Scene difference descriptions:
####################

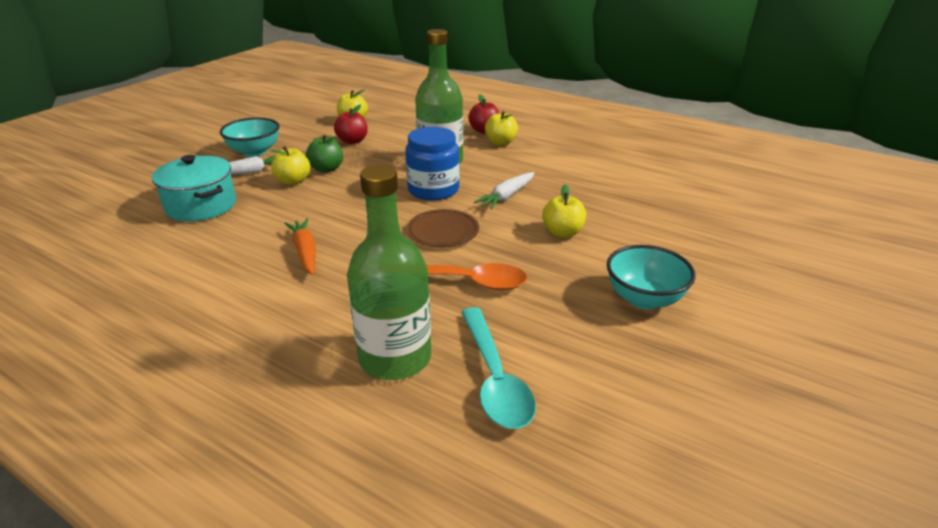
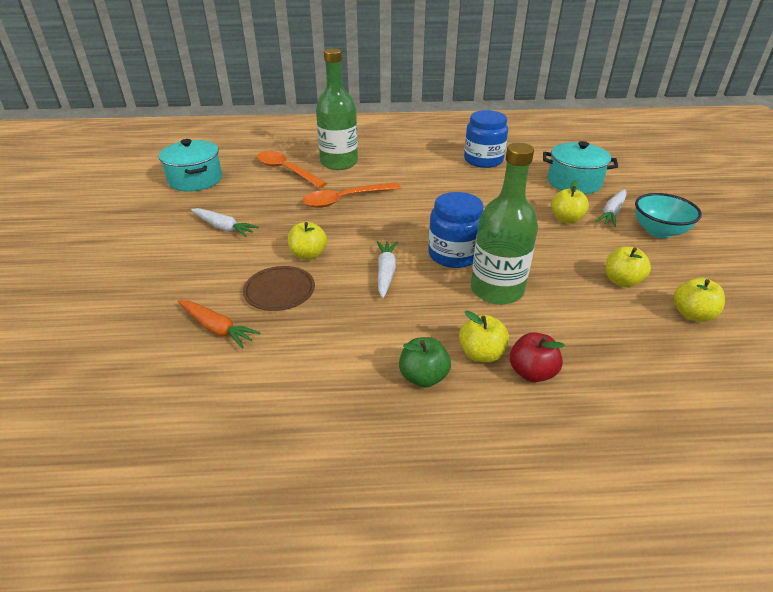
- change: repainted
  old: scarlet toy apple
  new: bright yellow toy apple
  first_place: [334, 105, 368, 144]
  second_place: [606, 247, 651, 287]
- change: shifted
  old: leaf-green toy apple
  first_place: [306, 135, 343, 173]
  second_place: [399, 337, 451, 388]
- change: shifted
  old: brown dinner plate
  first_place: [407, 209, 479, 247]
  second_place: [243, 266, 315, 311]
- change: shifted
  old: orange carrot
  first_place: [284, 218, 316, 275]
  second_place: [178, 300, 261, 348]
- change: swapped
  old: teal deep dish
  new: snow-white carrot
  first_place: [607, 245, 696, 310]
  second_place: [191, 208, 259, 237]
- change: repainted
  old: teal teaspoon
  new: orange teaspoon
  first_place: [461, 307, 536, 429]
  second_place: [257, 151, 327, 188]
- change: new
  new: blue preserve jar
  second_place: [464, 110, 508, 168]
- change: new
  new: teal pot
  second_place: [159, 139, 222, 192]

####################

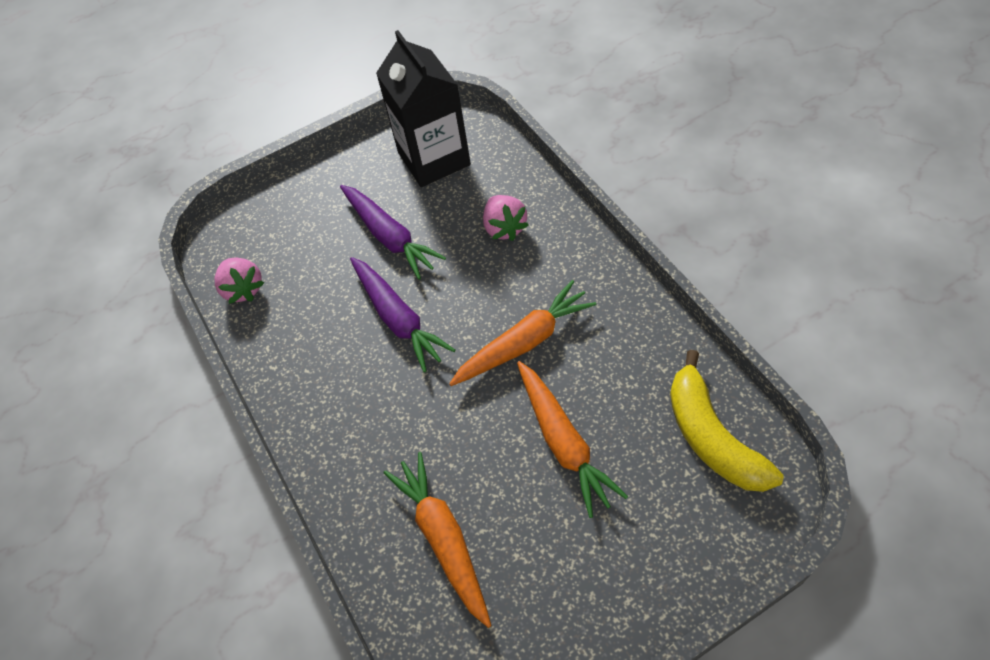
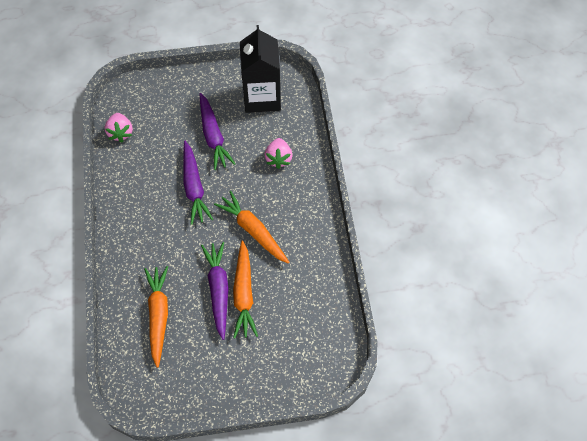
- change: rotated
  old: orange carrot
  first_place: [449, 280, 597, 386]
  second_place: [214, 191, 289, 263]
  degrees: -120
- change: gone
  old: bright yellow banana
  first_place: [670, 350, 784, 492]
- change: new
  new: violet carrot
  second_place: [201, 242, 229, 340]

####################

■ Your task
Counting only lines above that contain the string "carrot", report how many there are and write nothing further.

■ Solution to the exercise
4